#### Source records ####

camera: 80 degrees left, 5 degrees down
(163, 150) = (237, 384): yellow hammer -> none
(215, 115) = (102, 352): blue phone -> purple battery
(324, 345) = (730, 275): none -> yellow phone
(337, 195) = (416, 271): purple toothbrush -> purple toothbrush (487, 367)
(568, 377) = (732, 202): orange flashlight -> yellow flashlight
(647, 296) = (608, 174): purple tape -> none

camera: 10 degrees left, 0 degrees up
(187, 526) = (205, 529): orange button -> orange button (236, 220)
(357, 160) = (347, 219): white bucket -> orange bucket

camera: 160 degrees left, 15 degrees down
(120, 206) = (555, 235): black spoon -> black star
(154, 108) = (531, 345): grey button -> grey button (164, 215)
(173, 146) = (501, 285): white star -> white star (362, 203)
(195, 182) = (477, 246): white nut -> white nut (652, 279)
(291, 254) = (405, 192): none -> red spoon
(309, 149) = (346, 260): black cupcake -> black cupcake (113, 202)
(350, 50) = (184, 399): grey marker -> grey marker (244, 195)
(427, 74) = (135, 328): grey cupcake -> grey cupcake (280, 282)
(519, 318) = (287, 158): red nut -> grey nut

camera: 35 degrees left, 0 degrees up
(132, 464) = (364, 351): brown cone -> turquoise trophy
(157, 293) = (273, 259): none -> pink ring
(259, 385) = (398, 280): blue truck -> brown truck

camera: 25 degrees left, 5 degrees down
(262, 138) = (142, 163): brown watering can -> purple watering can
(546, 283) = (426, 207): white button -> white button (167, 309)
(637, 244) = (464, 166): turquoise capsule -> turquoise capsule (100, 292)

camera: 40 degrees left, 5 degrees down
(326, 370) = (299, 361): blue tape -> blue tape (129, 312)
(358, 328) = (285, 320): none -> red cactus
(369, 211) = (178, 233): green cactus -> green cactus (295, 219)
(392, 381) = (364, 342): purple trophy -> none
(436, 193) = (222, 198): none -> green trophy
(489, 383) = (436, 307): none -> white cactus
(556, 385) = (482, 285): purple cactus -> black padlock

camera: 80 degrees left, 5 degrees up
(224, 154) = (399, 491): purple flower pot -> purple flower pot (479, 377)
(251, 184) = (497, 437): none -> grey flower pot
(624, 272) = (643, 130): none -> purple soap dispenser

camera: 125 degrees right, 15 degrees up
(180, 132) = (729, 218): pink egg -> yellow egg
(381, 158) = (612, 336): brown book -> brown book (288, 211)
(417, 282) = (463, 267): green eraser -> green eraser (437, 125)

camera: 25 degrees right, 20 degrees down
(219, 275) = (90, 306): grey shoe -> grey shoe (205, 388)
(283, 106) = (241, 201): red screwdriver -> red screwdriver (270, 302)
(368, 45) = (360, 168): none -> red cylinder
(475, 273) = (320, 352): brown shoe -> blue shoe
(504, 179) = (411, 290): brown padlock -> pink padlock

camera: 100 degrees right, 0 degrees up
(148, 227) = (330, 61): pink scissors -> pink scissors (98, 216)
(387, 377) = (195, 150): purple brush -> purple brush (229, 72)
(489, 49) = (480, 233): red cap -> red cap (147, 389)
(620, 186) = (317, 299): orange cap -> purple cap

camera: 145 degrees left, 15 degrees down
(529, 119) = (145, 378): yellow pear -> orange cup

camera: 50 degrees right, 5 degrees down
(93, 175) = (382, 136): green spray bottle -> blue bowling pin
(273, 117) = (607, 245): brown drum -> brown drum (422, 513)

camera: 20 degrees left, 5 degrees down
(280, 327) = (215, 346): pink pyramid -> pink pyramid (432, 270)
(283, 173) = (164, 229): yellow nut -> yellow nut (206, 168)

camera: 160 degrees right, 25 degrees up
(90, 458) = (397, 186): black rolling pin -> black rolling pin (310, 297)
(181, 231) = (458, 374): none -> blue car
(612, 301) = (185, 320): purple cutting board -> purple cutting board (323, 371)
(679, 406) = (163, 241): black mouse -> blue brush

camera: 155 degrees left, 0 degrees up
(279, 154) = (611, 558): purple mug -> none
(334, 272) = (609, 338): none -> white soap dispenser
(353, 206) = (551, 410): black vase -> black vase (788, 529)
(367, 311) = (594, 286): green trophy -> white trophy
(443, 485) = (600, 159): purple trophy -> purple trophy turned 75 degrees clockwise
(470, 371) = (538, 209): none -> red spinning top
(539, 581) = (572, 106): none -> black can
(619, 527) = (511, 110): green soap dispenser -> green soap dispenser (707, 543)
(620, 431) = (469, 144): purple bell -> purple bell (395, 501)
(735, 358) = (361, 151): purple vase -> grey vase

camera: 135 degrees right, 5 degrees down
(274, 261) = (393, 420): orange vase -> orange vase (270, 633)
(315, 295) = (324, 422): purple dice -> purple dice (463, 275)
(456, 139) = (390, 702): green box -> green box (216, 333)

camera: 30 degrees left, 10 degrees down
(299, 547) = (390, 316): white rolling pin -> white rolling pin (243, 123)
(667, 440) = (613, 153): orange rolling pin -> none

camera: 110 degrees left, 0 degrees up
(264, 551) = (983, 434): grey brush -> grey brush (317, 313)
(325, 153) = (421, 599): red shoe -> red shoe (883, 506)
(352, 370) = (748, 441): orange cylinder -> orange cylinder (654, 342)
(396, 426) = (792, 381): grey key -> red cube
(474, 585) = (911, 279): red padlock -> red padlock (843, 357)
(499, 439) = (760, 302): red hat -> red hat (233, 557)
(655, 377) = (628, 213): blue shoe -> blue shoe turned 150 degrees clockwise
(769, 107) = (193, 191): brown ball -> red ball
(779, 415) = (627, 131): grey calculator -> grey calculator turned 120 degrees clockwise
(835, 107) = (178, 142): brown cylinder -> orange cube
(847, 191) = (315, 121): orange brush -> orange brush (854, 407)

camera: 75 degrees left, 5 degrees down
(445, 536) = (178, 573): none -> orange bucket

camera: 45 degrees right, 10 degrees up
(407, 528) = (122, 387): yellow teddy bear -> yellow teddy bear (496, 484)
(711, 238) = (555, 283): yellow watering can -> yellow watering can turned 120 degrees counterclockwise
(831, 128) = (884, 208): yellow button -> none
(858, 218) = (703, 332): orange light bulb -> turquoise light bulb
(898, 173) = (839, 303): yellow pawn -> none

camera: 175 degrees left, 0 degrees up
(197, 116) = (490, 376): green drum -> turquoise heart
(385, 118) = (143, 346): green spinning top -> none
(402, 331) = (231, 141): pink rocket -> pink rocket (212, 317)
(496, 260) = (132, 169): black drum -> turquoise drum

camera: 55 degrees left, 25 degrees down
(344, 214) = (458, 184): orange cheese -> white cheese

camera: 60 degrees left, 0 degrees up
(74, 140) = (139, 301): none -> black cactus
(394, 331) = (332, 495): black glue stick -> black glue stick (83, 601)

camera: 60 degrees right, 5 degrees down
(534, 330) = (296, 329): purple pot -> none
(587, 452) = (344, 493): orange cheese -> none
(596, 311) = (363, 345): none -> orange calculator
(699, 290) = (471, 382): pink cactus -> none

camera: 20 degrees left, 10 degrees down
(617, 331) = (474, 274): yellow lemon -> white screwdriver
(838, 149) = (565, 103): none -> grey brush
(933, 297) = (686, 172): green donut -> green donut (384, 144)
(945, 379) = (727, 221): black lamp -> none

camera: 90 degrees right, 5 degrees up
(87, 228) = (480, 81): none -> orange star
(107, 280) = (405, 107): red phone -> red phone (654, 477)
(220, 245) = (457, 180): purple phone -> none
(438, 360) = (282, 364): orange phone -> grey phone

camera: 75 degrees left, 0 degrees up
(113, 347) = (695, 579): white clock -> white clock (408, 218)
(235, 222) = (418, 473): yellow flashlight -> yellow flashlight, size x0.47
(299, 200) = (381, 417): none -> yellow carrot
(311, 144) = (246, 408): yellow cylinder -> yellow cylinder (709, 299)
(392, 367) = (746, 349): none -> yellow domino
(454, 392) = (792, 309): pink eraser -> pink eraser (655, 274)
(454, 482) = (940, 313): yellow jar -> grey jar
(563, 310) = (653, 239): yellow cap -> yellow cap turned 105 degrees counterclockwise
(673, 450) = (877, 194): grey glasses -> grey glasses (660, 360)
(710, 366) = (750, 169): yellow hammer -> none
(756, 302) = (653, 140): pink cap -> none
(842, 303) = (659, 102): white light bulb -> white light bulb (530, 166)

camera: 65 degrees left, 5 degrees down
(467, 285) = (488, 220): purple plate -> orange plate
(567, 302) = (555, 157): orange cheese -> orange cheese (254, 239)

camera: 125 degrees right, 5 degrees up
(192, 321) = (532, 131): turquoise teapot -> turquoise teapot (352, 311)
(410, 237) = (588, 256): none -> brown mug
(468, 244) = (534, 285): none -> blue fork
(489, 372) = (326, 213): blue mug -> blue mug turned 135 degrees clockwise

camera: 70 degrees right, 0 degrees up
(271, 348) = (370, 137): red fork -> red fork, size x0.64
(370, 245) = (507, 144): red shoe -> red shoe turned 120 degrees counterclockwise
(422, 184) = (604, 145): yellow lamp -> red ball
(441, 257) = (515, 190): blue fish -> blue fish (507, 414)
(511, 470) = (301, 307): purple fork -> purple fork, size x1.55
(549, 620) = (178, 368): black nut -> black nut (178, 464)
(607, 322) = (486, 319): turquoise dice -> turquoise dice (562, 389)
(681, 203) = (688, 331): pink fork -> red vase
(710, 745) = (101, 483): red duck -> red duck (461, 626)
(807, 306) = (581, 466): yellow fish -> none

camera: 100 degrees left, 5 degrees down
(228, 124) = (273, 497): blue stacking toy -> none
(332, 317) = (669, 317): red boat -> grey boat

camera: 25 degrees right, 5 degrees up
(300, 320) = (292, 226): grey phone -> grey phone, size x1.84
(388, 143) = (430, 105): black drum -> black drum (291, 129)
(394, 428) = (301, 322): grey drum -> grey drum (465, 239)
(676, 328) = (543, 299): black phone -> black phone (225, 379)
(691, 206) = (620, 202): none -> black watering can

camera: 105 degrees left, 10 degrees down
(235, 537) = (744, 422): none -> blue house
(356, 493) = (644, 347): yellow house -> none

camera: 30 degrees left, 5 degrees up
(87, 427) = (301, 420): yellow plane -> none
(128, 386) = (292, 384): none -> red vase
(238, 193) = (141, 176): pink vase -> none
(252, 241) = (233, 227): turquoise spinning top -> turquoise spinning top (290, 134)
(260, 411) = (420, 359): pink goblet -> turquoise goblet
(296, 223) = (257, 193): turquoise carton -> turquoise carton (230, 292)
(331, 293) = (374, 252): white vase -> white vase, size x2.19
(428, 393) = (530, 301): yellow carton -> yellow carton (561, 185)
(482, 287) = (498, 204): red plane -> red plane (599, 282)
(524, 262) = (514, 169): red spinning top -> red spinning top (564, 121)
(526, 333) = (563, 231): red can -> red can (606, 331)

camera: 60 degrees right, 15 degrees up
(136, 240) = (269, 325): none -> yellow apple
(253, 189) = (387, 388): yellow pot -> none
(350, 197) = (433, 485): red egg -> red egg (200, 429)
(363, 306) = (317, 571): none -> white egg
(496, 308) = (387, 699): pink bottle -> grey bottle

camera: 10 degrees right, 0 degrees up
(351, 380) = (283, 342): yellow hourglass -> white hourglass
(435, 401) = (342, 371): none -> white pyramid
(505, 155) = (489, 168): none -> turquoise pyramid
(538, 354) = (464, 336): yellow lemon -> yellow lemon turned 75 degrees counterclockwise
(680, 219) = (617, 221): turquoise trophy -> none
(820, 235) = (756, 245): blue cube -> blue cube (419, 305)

####

■ **Work task**
Return each line of the material above in which the string "flower" appears.

■ **Task output**
(224, 154) = (399, 491): purple flower pot -> purple flower pot (479, 377)
(251, 184) = (497, 437): none -> grey flower pot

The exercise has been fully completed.